# WHAT THE TASK REQUIRES:
Please return every line of the records below that holds the word "TICK".

Version comparison data:
---*---

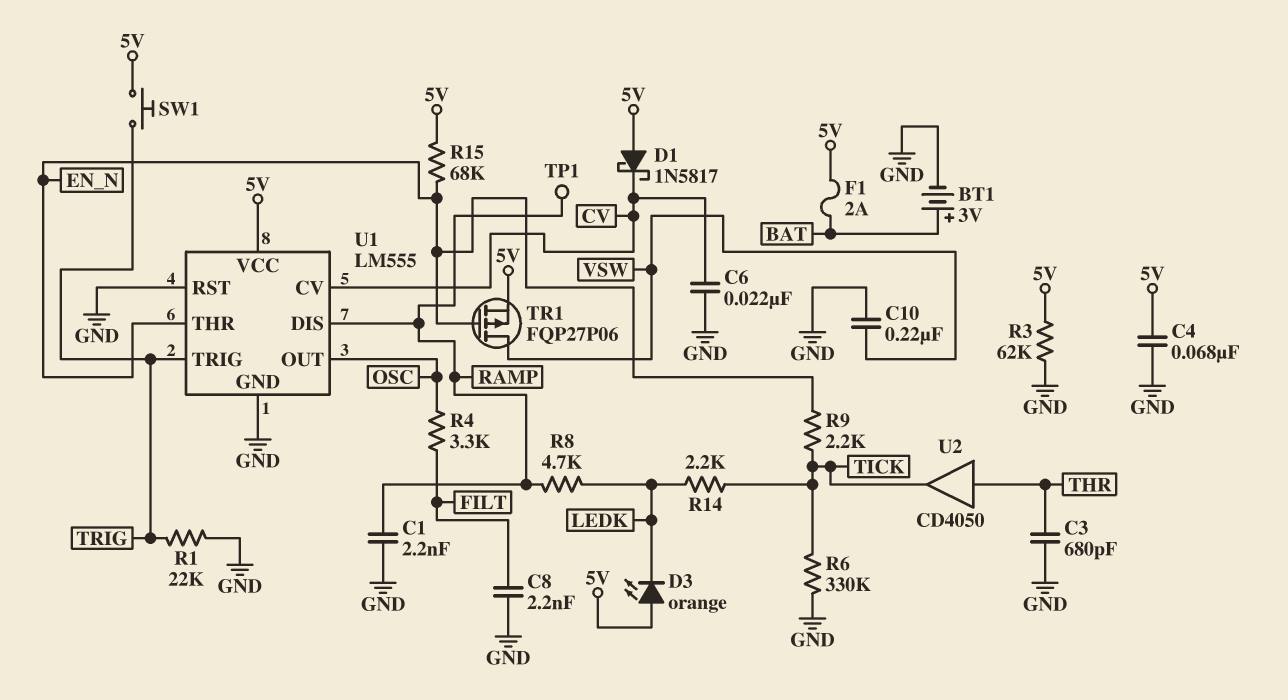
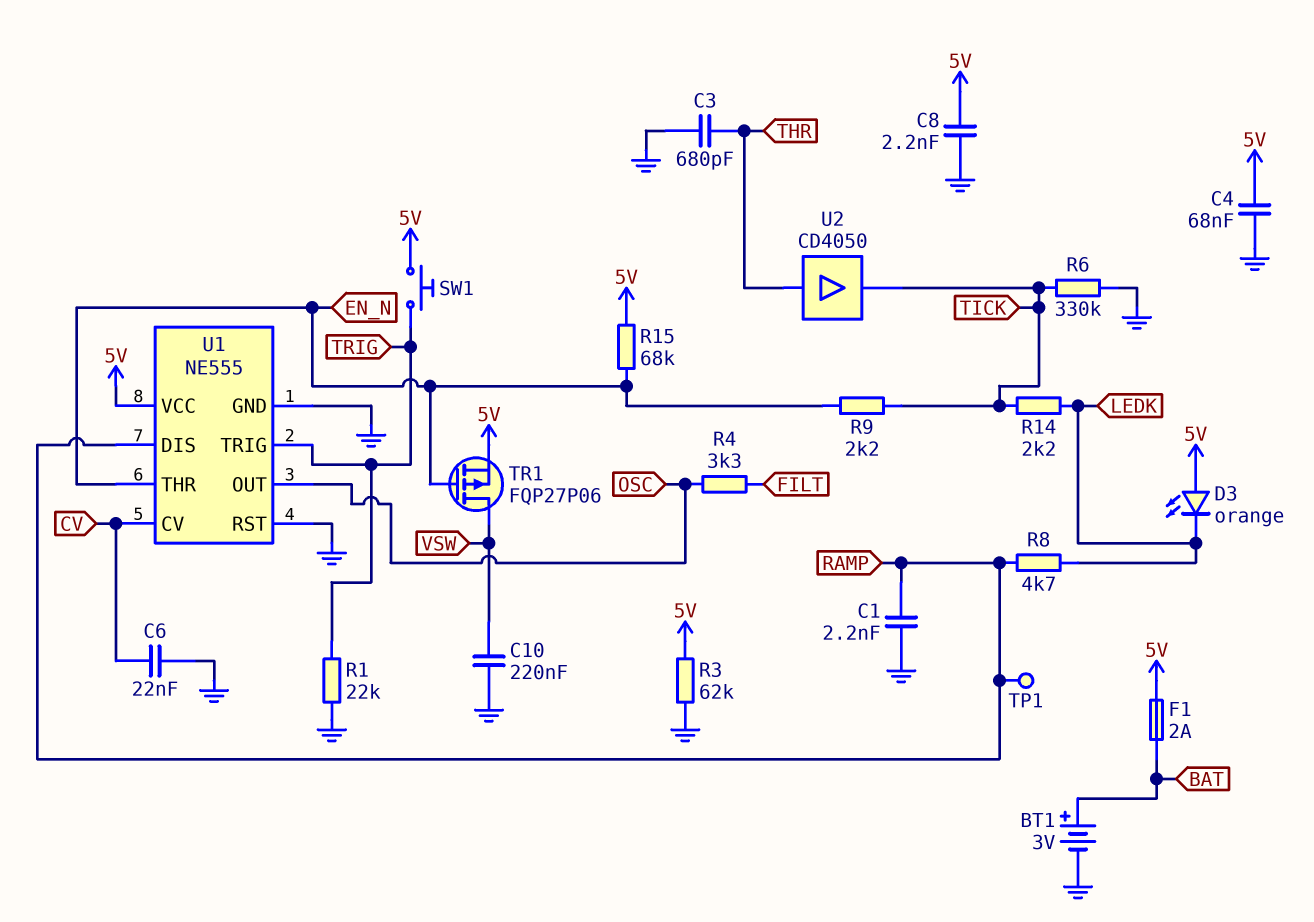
C8: 2.2nF (FILT, GND) -> 2.2nF (5V, GND)
D1: schottky 1N5817 (A 5V, K CV) -> none
U1: LM555 -> NE555

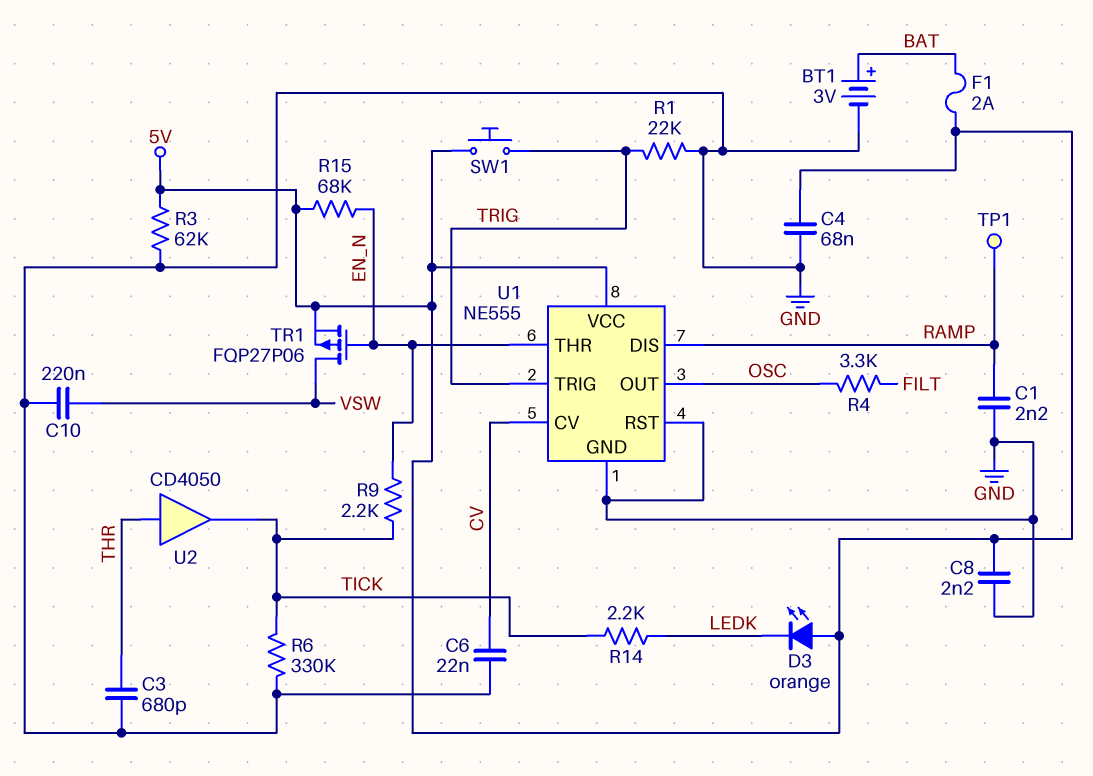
R8: 4.7k (LEDK, RAMP) -> none

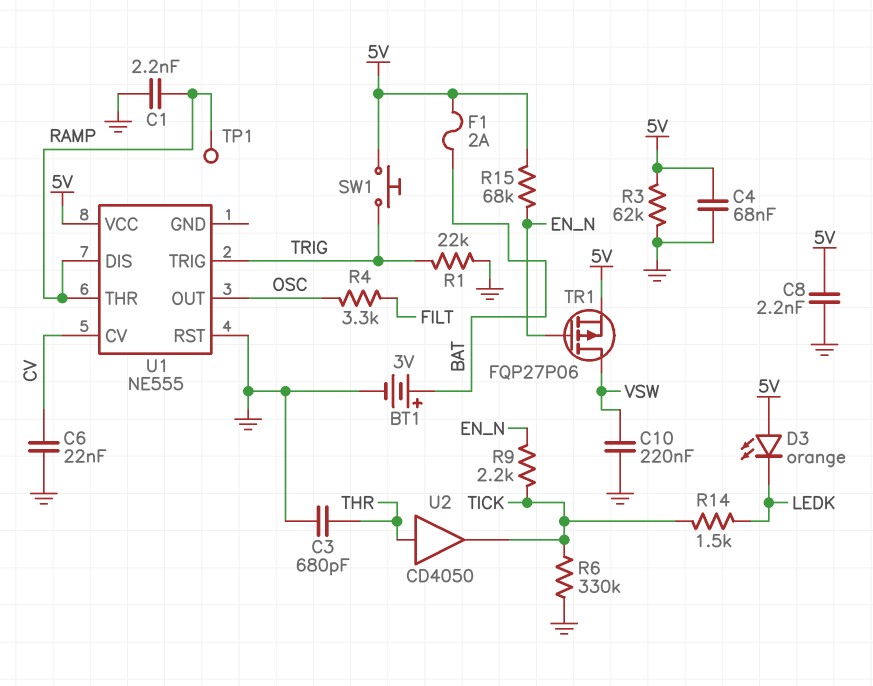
R14: 2.2k (LEDK, TICK) -> 1.5k (LEDK, TICK)
U1 pin GND: GND -> none
U1 pin THR: EN_N -> RAMP

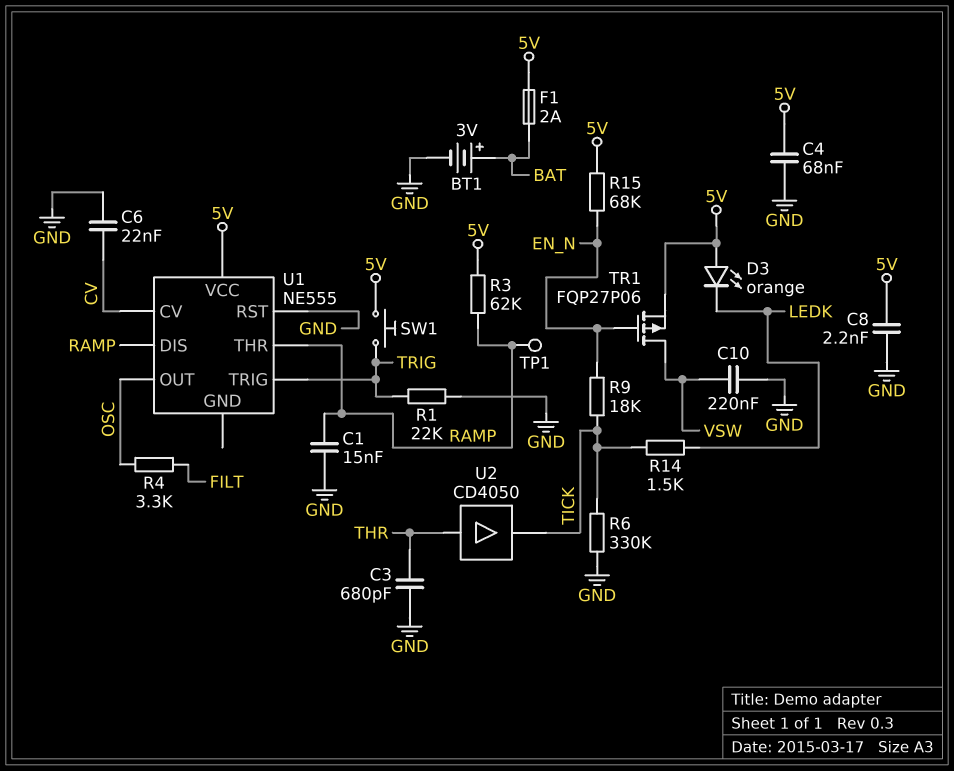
C1: 2.2nF (GND, RAMP) -> 15nF (GND, RAMP)
R3: 62k (5V, GND) -> 62k (5V, RAMP)
R9: 2.2k (EN_N, TICK) -> 18k (EN_N, TICK)

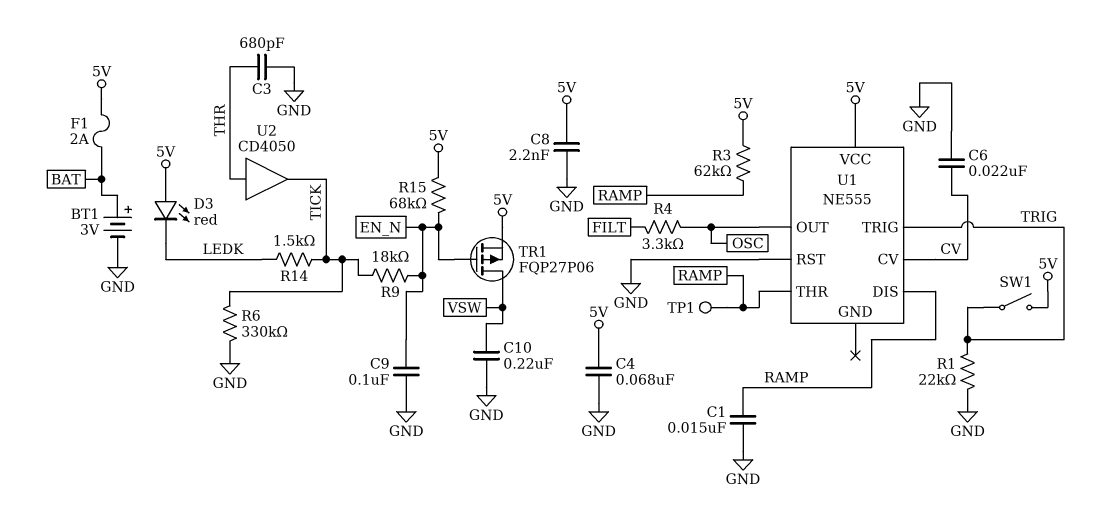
C9: none -> 100nF (EN_N, GND)
D3: LED orange (A 5V, K LEDK) -> LED red (A 5V, K LEDK)
SW1: button (5V, TRIG) -> switch (5V, TRIG)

---*---

# RESULT:
R14: 2.2k (LEDK, TICK) -> 1.5k (LEDK, TICK)
R9: 2.2k (EN_N, TICK) -> 18k (EN_N, TICK)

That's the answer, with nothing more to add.